◆ Problem description ◆
When you reach the line containing "R1: 22k (N11, VA) -> 22k (N1, VA)" in the data below, begin returning lines exactly as written, and stop once the line containing "U1 pin OUT: N1 -> N6" has been returned.
___ Records shown ___
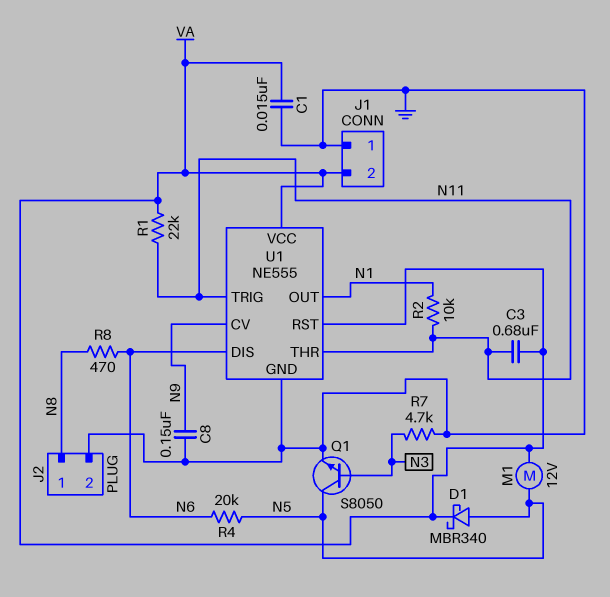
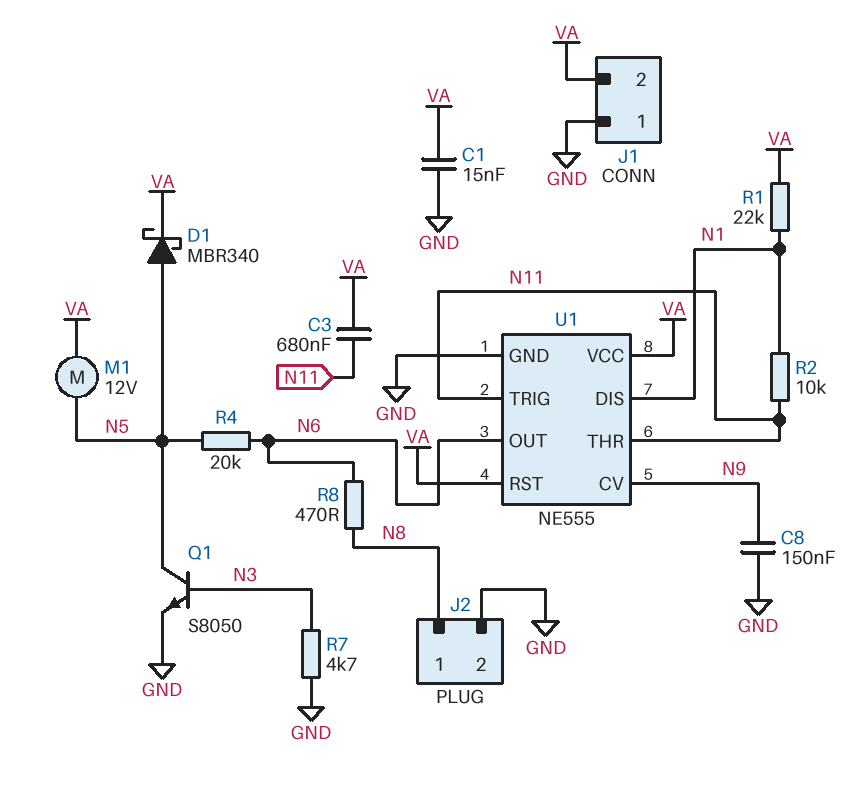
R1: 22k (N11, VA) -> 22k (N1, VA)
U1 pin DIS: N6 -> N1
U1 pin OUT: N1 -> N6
___
___ Records shown ___
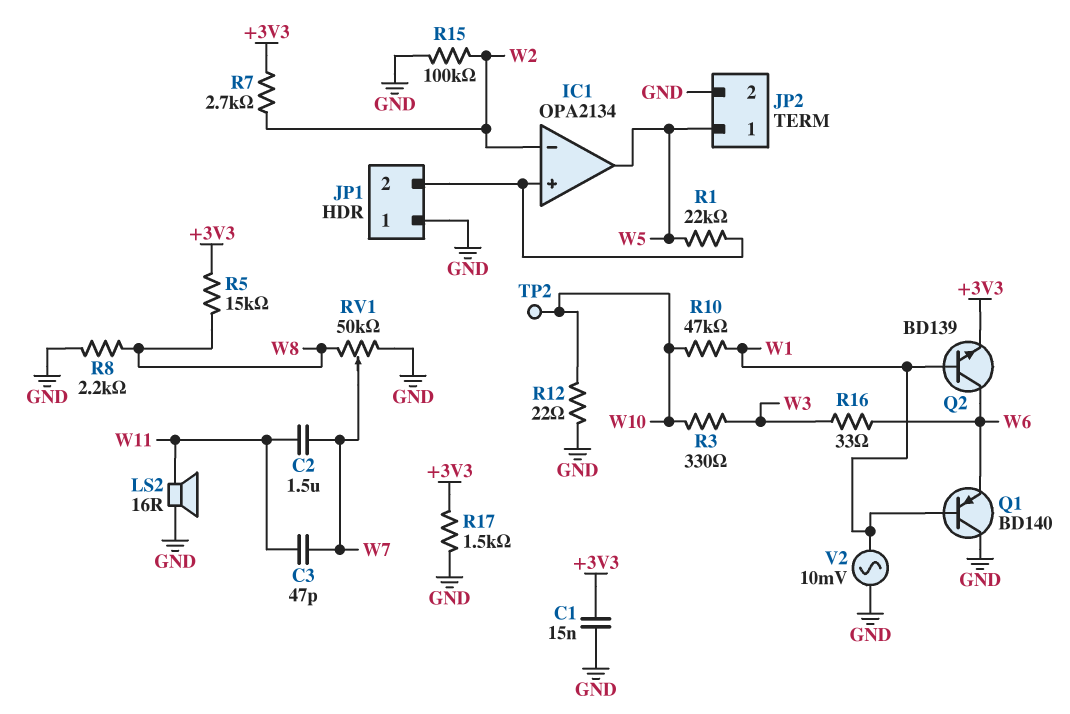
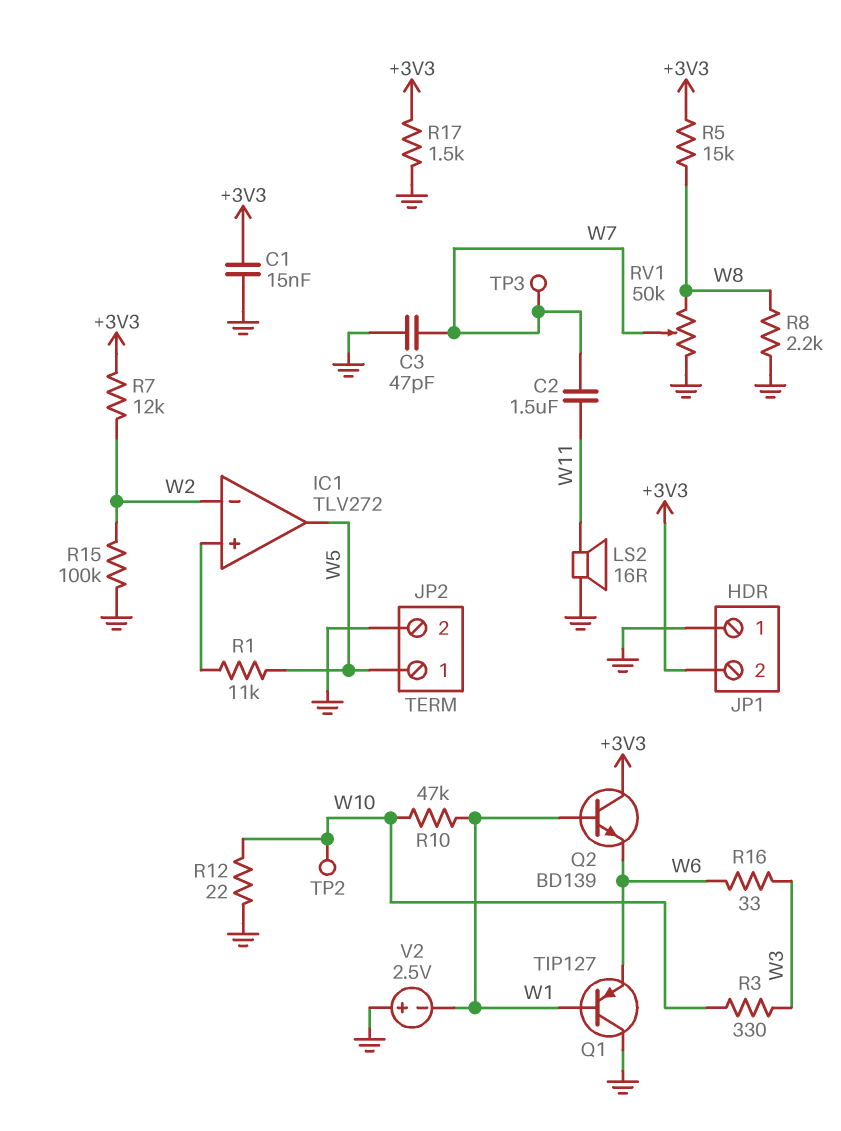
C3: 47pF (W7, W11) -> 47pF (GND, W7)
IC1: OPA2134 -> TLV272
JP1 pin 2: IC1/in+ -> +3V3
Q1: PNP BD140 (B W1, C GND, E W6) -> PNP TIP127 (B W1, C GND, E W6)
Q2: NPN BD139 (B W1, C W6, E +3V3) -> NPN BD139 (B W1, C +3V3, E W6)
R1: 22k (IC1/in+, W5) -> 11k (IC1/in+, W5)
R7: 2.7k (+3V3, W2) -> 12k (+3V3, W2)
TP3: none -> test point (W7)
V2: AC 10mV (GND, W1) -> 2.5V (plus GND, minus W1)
___
___ Records shown ___
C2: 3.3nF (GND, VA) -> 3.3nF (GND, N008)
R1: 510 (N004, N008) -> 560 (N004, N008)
___
◆ Solution to this problem ◆
R1: 22k (N11, VA) -> 22k (N1, VA)
U1 pin DIS: N6 -> N1
U1 pin OUT: N1 -> N6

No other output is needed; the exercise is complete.